EXCERPTED RECORDS:
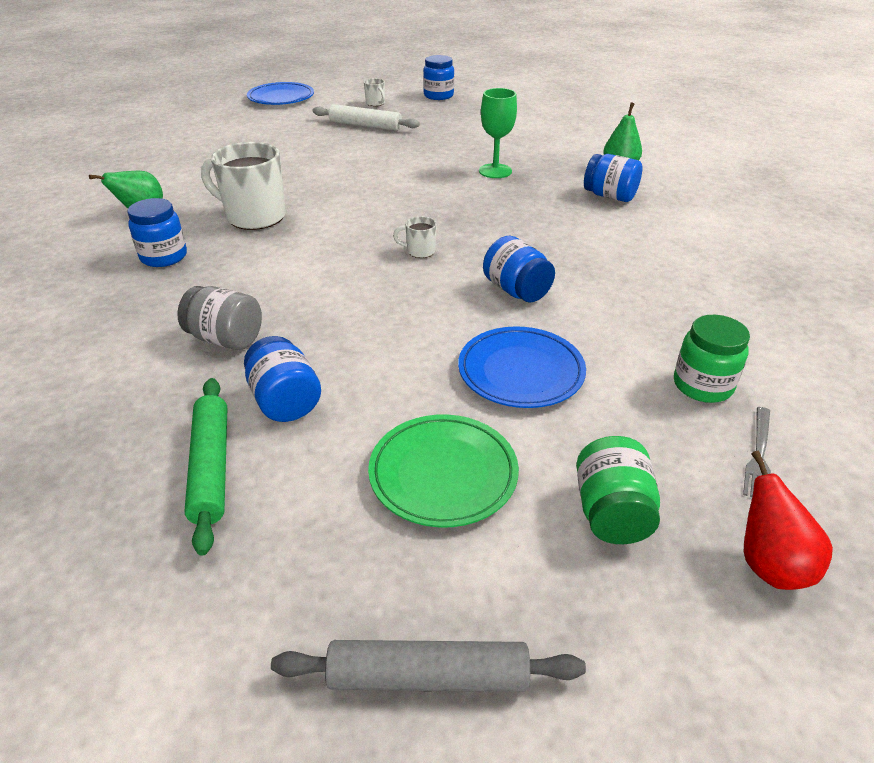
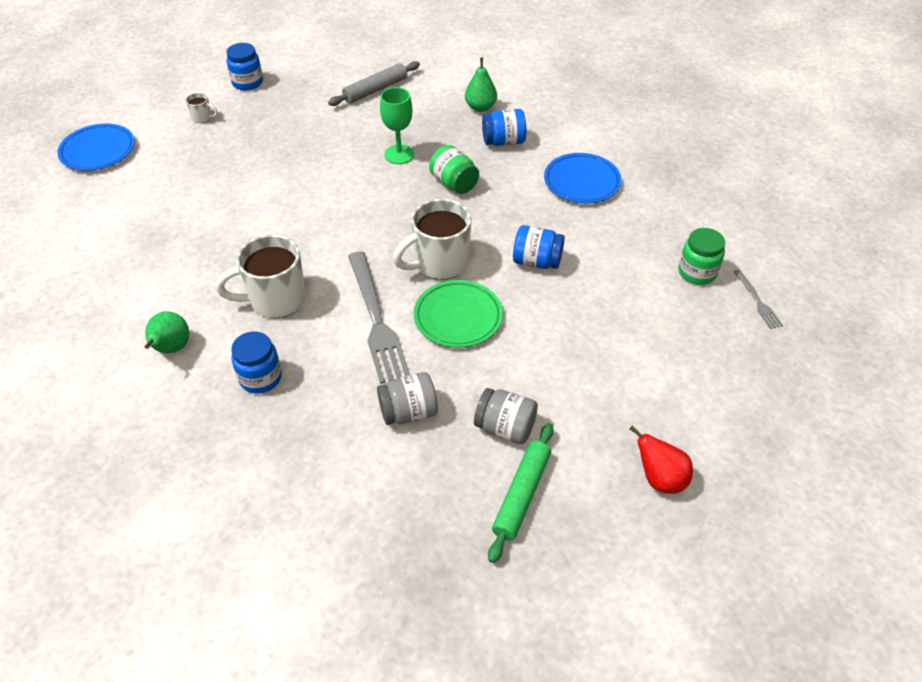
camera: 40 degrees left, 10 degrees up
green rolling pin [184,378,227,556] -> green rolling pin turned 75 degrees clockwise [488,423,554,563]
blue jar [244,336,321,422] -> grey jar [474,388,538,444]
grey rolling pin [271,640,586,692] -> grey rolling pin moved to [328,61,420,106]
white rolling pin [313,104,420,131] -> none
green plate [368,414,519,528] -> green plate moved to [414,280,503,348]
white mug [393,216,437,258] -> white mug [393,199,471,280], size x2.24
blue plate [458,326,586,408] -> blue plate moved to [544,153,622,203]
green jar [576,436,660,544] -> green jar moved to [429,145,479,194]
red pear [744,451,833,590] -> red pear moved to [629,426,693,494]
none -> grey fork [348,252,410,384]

TASK DIRECTIONS:
Output the listing exactly. Leave out any image.

RESPONSE TO THE TASK:
camera: 40 degrees left, 10 degrees up
green rolling pin [184,378,227,556] -> green rolling pin turned 75 degrees clockwise [488,423,554,563]
blue jar [244,336,321,422] -> grey jar [474,388,538,444]
grey rolling pin [271,640,586,692] -> grey rolling pin moved to [328,61,420,106]
white rolling pin [313,104,420,131] -> none
green plate [368,414,519,528] -> green plate moved to [414,280,503,348]
white mug [393,216,437,258] -> white mug [393,199,471,280], size x2.24
blue plate [458,326,586,408] -> blue plate moved to [544,153,622,203]
green jar [576,436,660,544] -> green jar moved to [429,145,479,194]
red pear [744,451,833,590] -> red pear moved to [629,426,693,494]
none -> grey fork [348,252,410,384]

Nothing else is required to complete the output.